> _Exercise materials_:
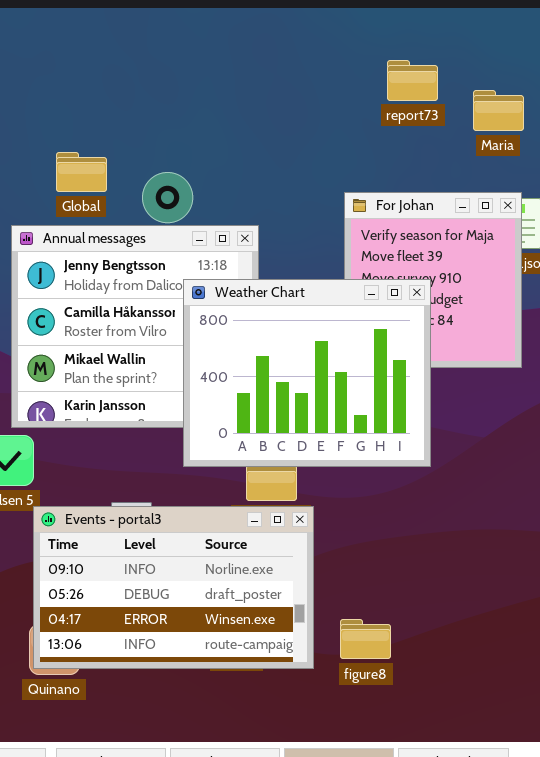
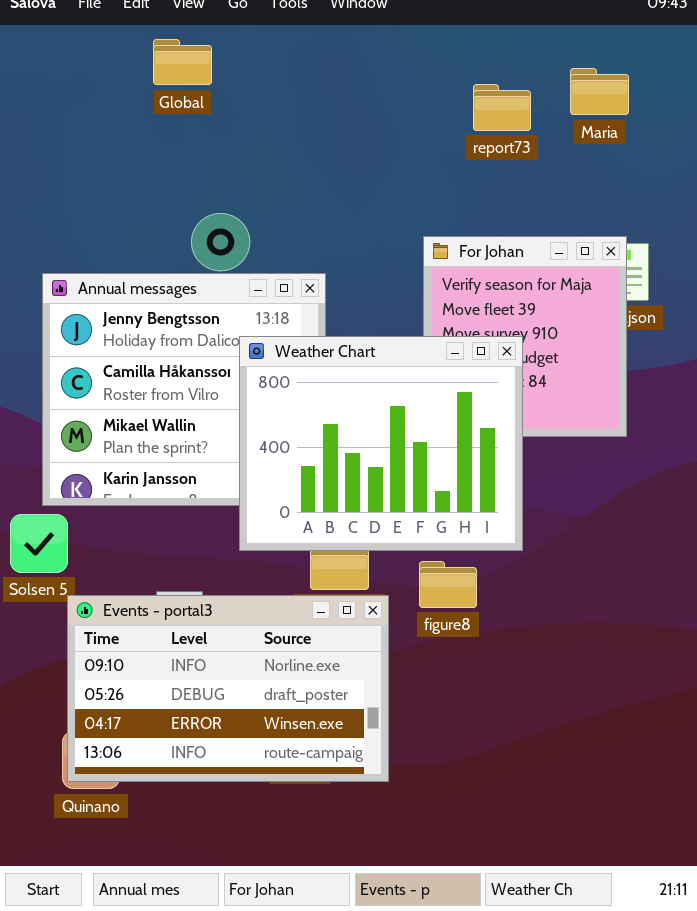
Maria: [473,90,524,131] -> [570,68,629,115], moved
Global: [56,152,107,192] -> [153,39,212,85], moved
figure8: [340,619,391,659] -> [419,561,477,608], moved

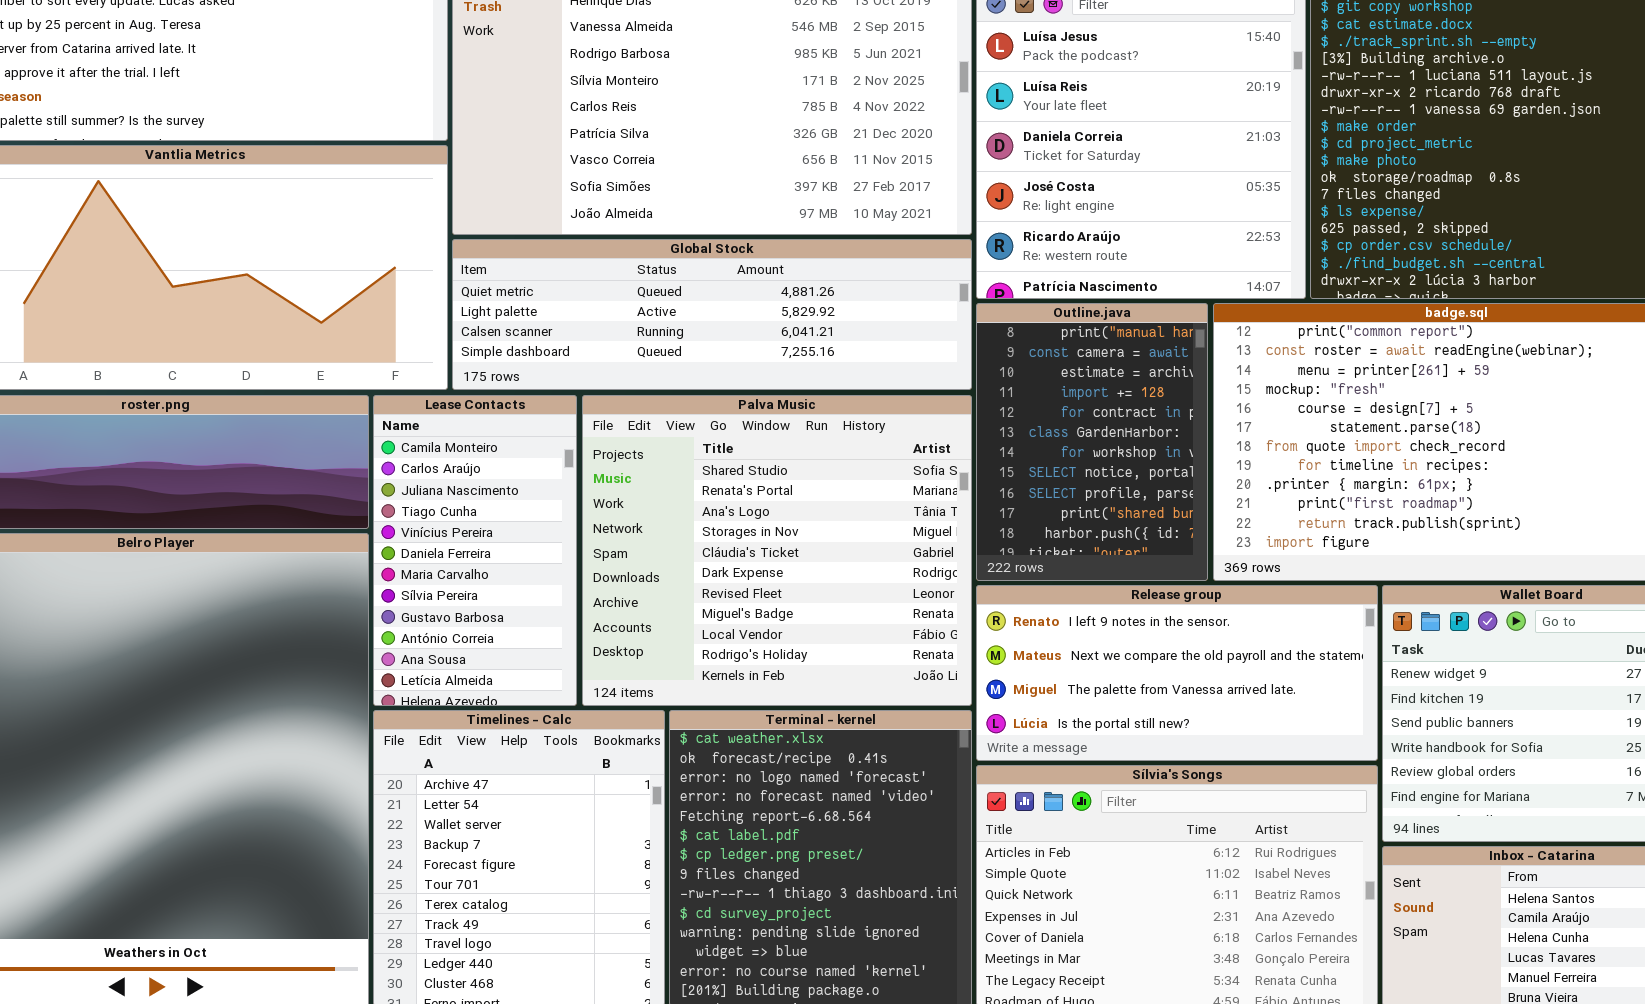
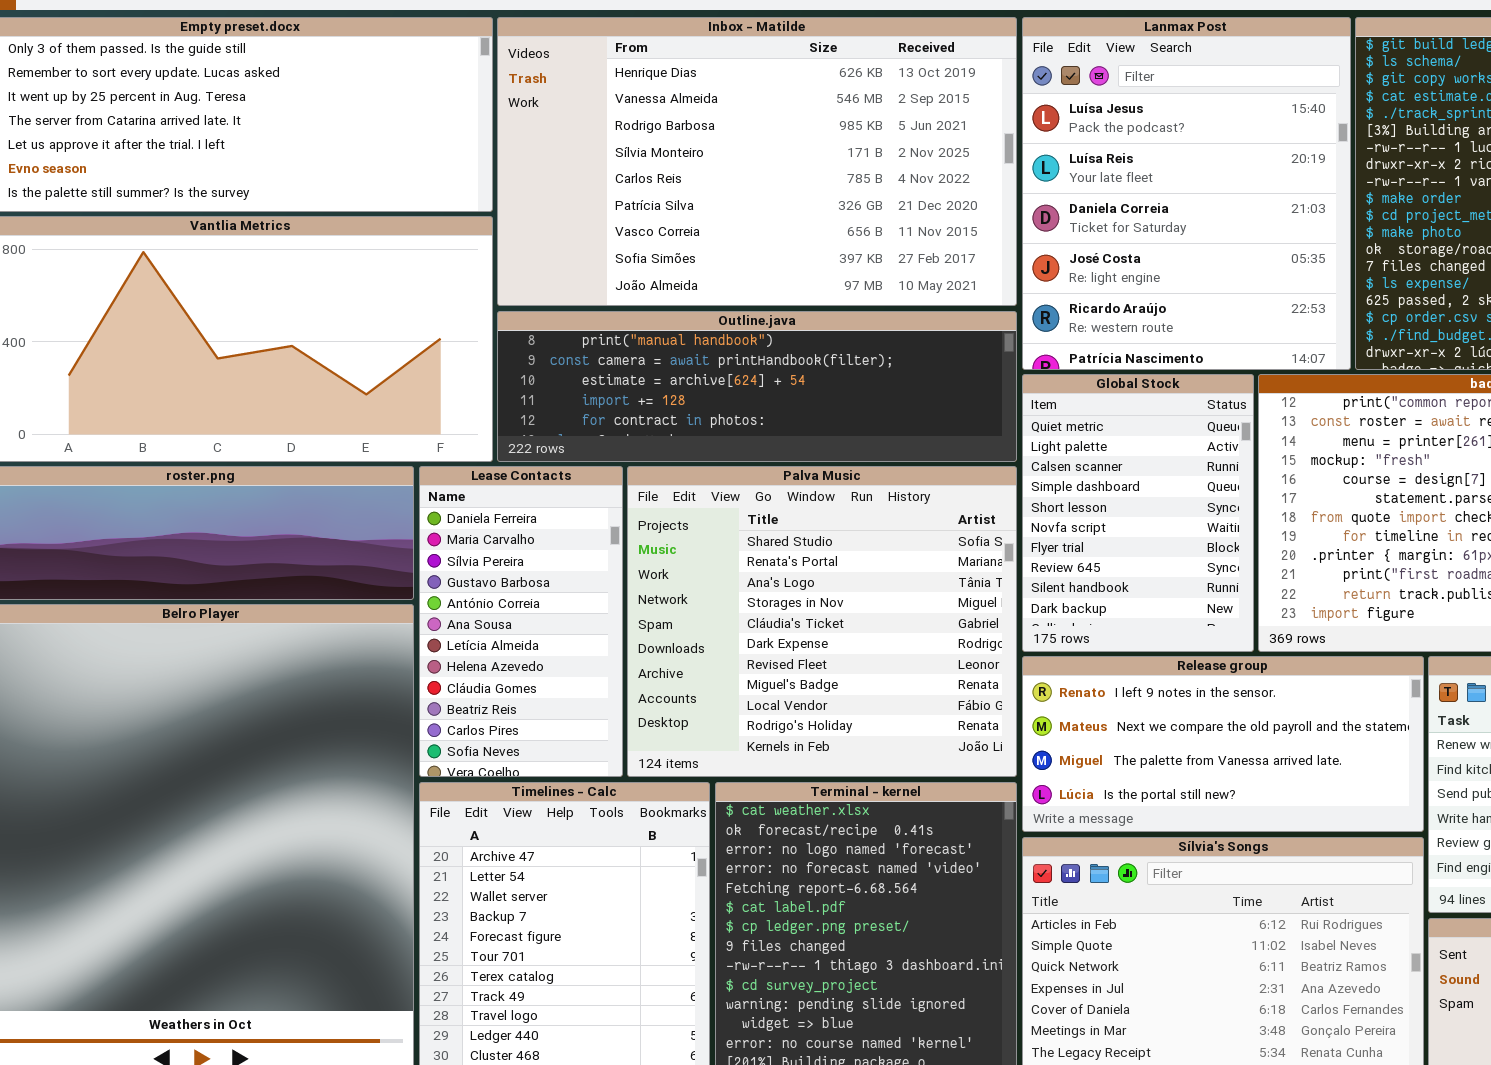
Global Stock: [452,239,972,390] -> [1022,374,1254,652], moved, resized
Outline.java: [976,303,1208,581] -> [497,311,1017,462], moved, resized
Lease Contacts: [373,395,577,706] -> [419,466,623,777], scrolled down 5 rows

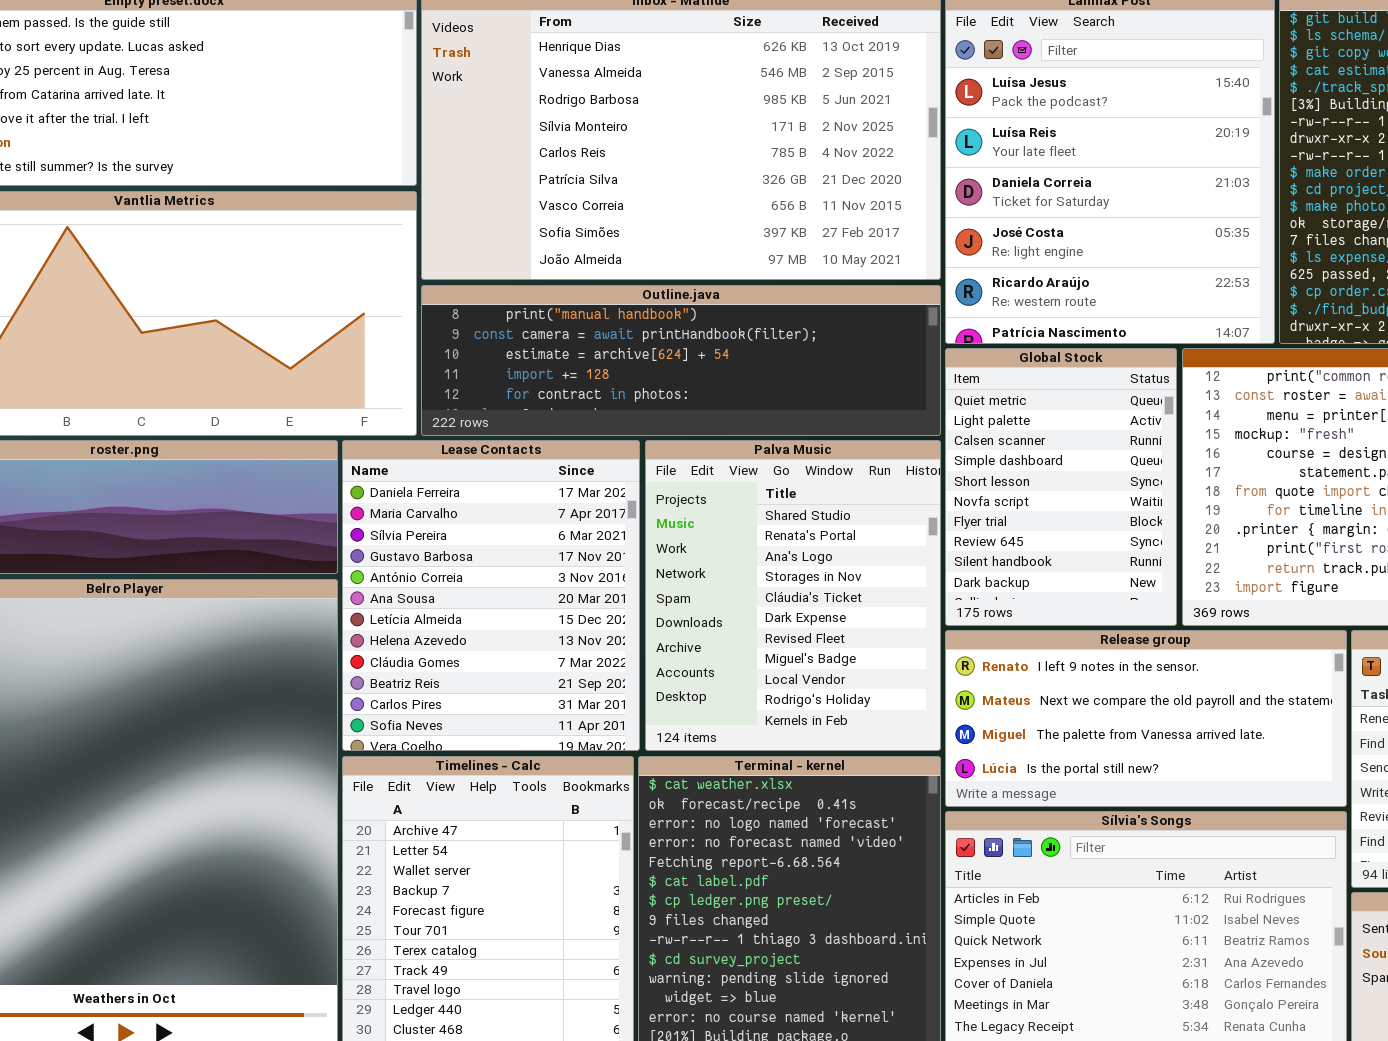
Lease Contacts: [419,466,623,777] -> [342,440,640,751], resized
Palva Music: [627,466,1017,777] -> [645,440,941,751], resized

> _Exercise instructions_: Copy every line of the listing that contains the word "Contacts".

> _Finished task_:
Lease Contacts: [373,395,577,706] -> [419,466,623,777], scrolled down 5 rows
Lease Contacts: [419,466,623,777] -> [342,440,640,751], resized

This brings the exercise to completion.